* TASK *
In the entries below, tally the lines that contain the string "purple", then state that number alone.

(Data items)
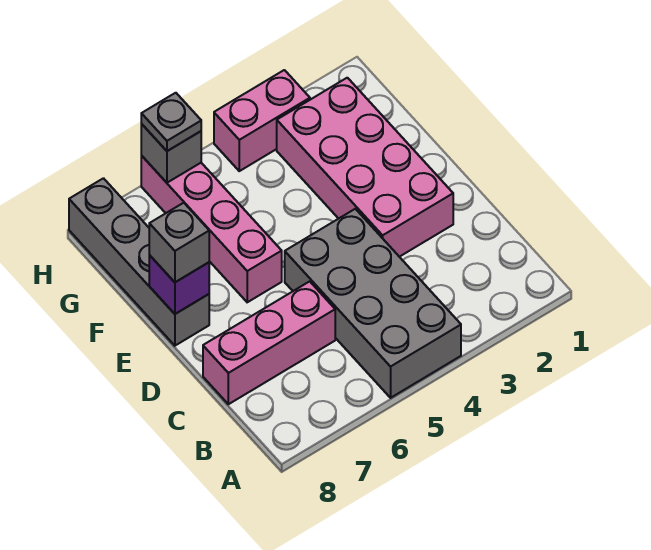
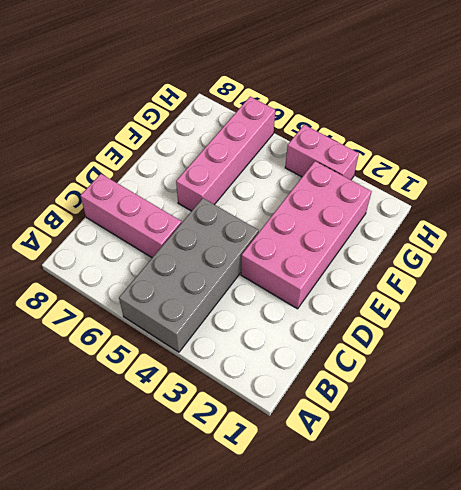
none -> grey brick E8:H8 level 1
none -> purple brick E8 level 2

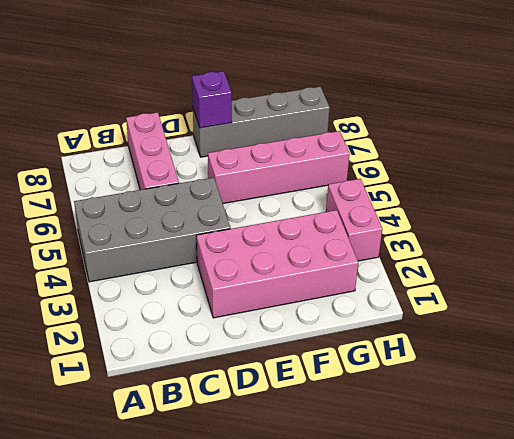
none -> grey brick H6 level 2
none -> grey brick E8 level 3

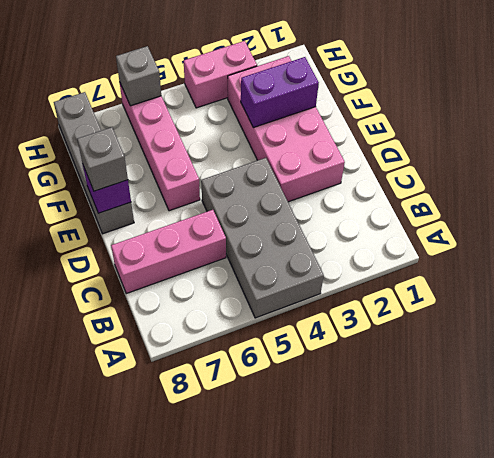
purple brick F2:F3 level 2 -> none
none -> grey plate H6 level 3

* SOLUTION FOR THIS PROBLEM *
2